### Task instructions
The reply should hold only the lines from the one with "R10: 18k (+3V3, EN_N) -> 18k (EN_N, LAMP)" through the end of the data, each given exactly.

─── Task data ───

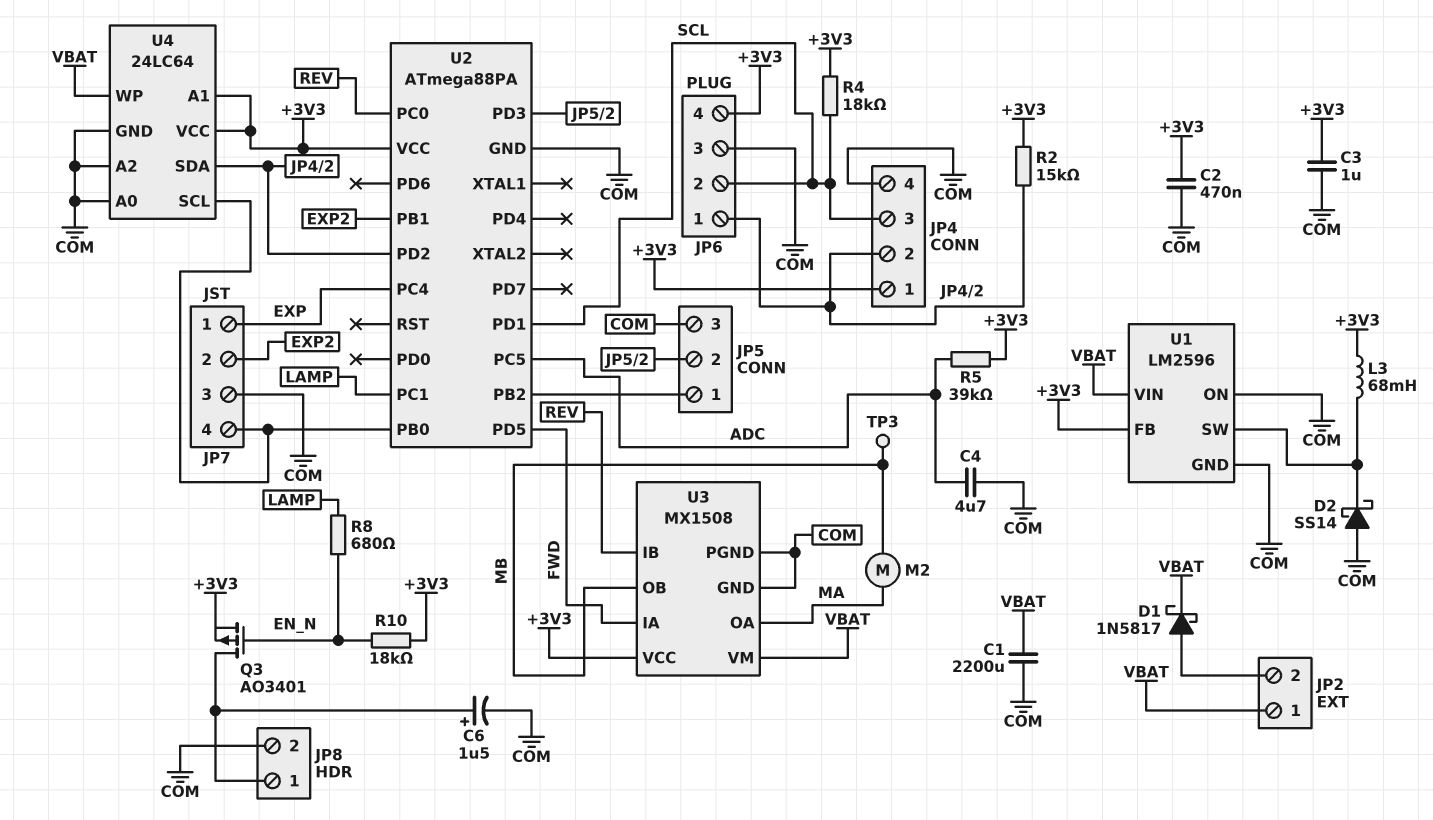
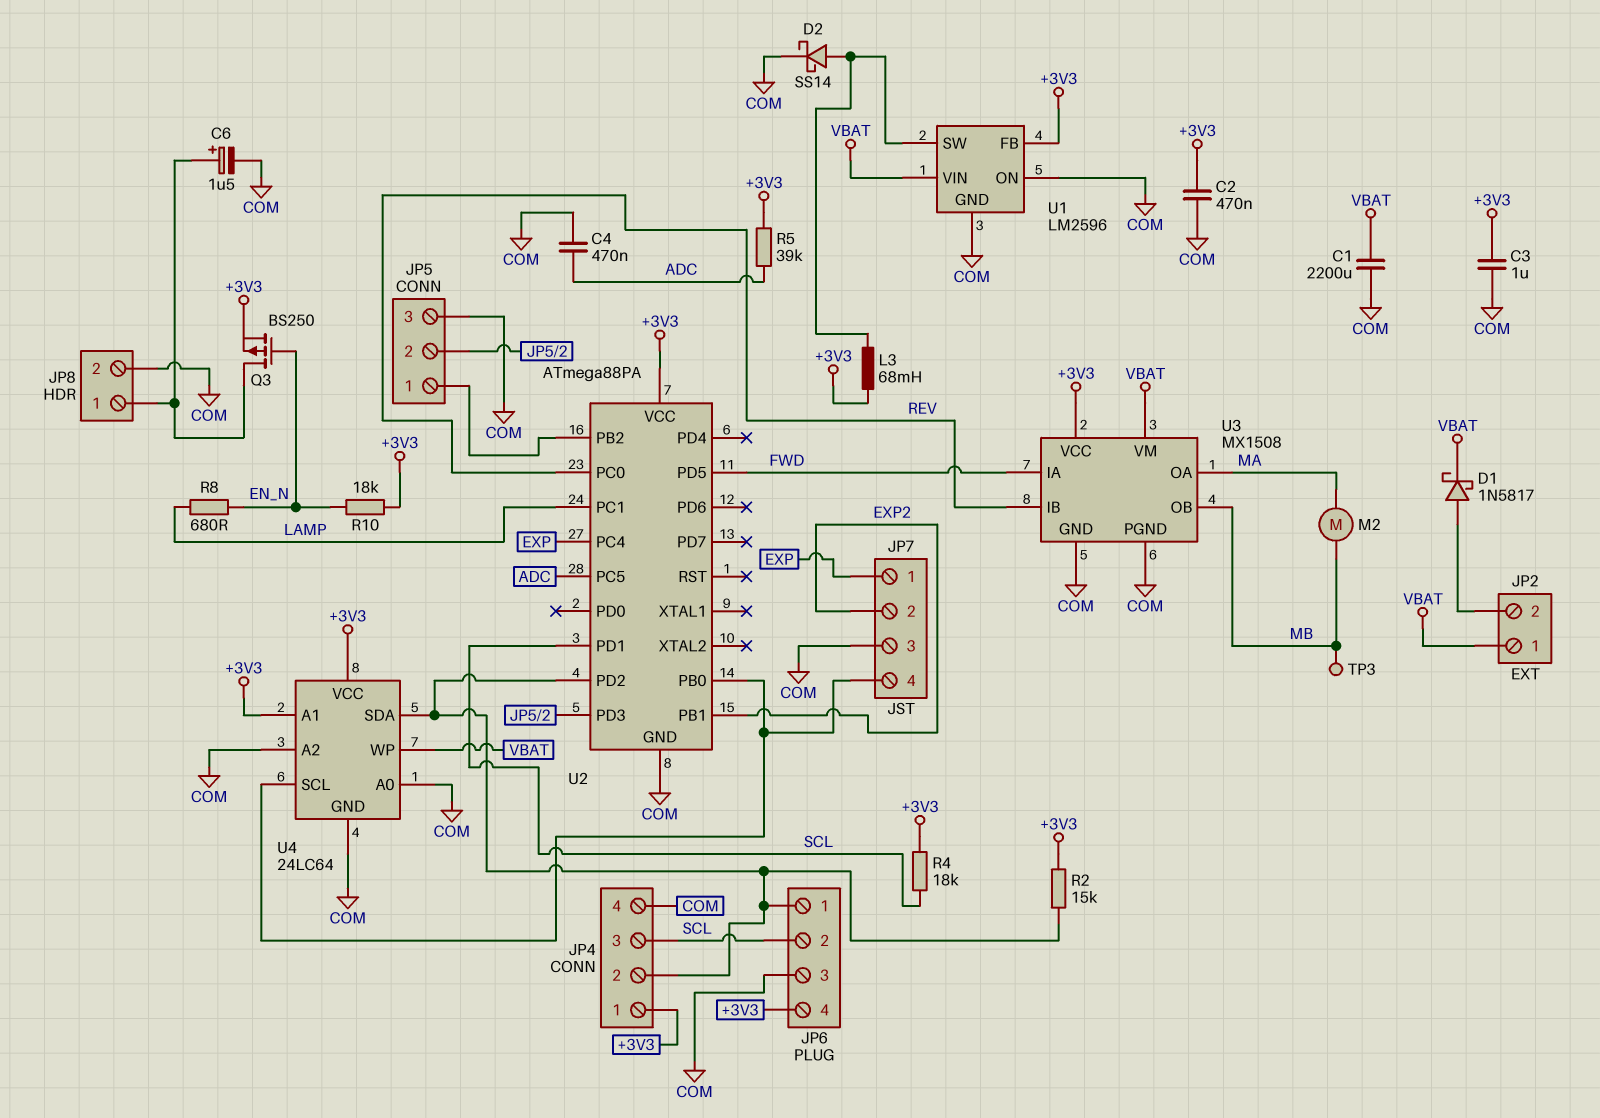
C4: 4.7uF (ADC, COM) -> 470nF (ADC, COM)
D2: schottky SS14 (A COM, K U1/SW) -> schottky SS14 (A U1/SW, K COM)
Q3: PMOS AO3401 (G EN_N, D JP8/1, S +3V3) -> PMOS BS250 (G EN_N, D JP8/1, S +3V3)

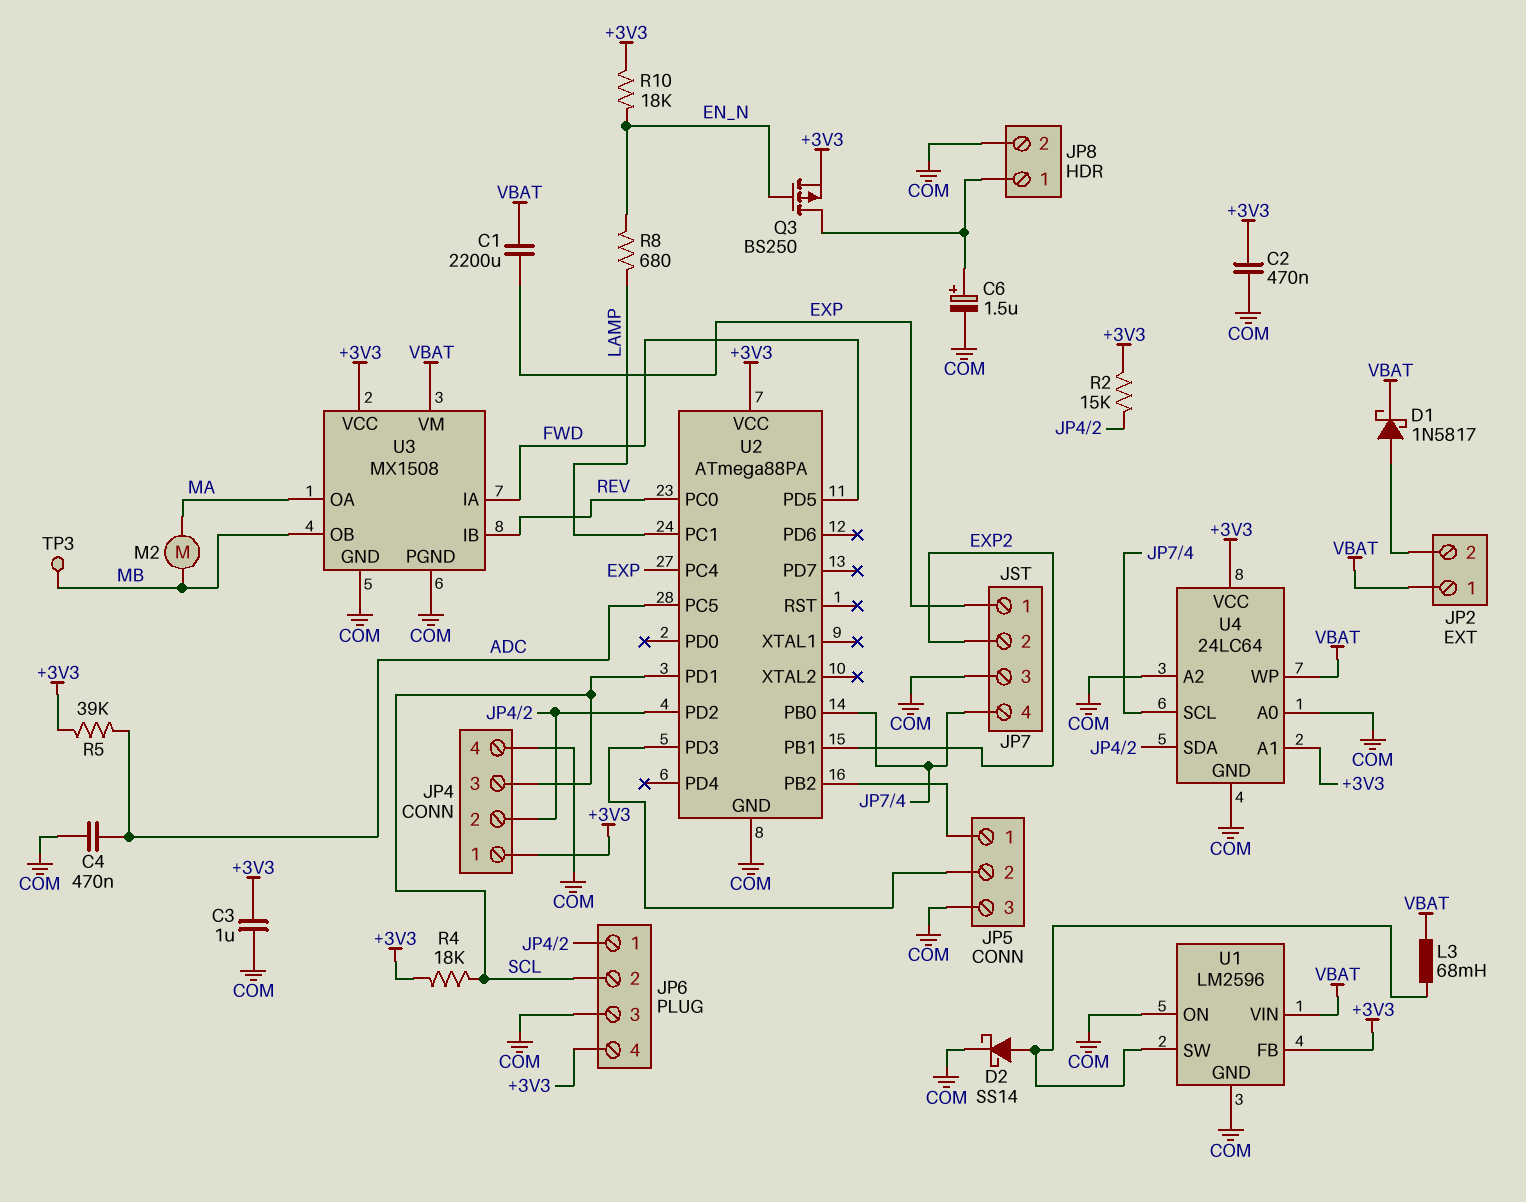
C1: 2200uF (COM, VBAT) -> 2200uF (EXP, VBAT)
L3: 68mH (+3V3, U1/SW) -> 68mH (U1/SW, VBAT)

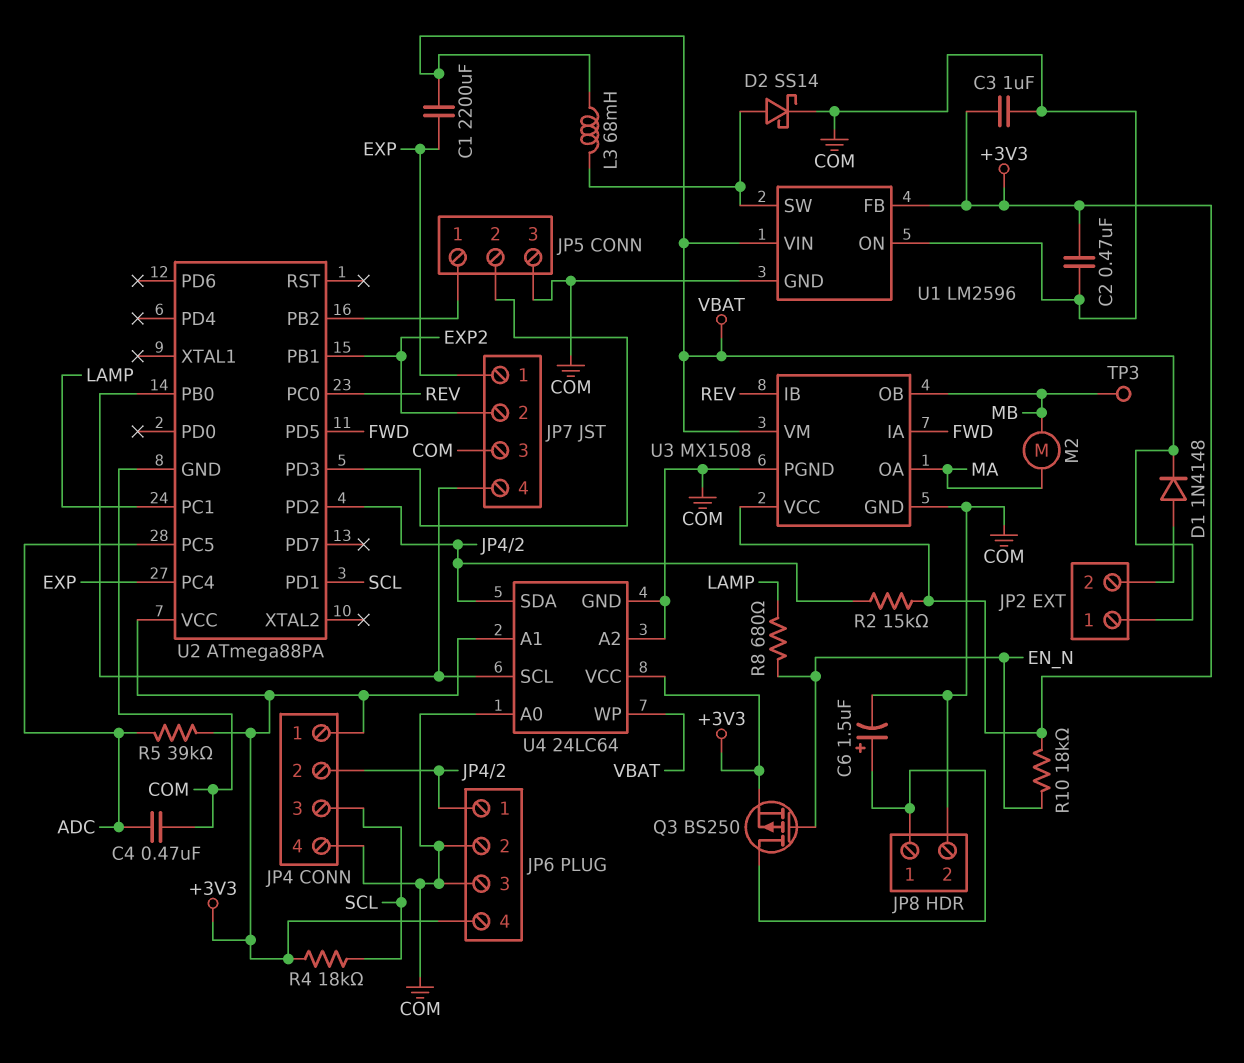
D1: schottky 1N5817 (A JP2/2, K VBAT) -> diode 1N4148 (A JP2/2, K VBAT)
JP6 pin 2: SCL -> COM

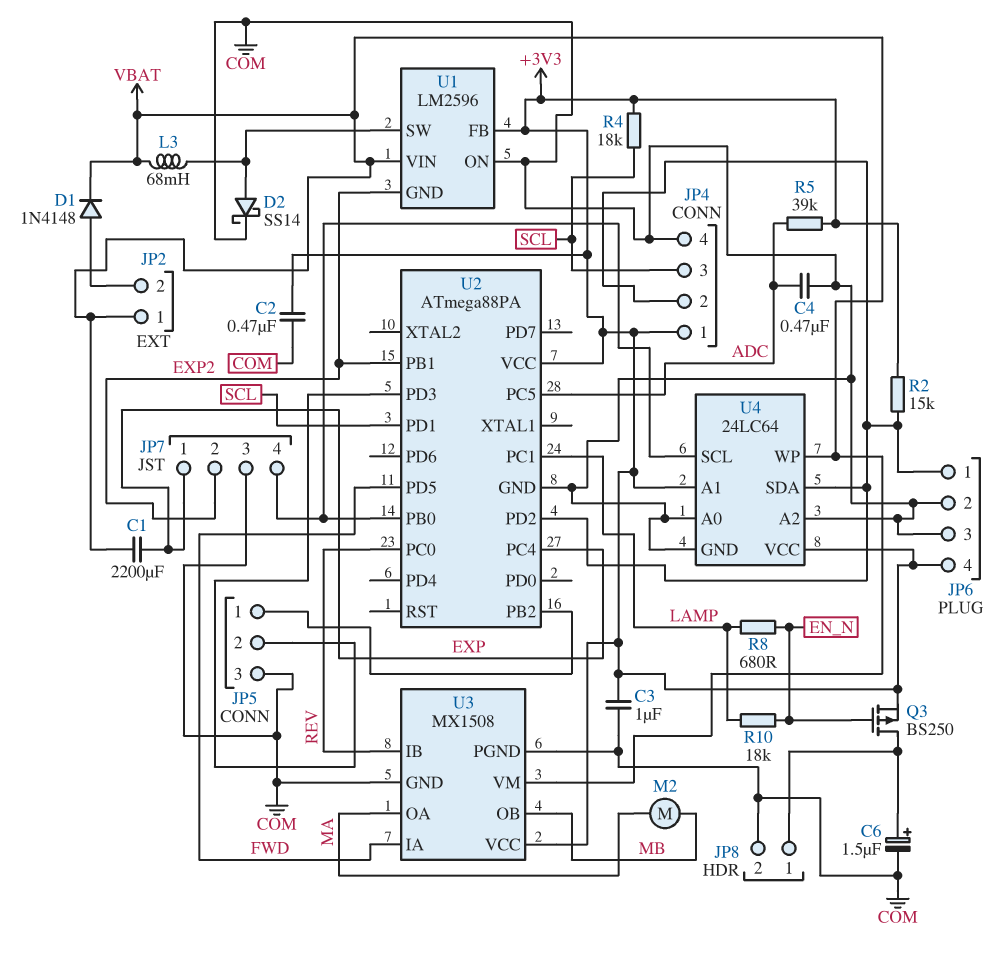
R10: 18k (+3V3, EN_N) -> 18k (EN_N, LAMP)
TP3: test point (MB) -> none
U1 pin GND: COM -> EXP2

───

### Your solution
R10: 18k (+3V3, EN_N) -> 18k (EN_N, LAMP)
TP3: test point (MB) -> none
U1 pin GND: COM -> EXP2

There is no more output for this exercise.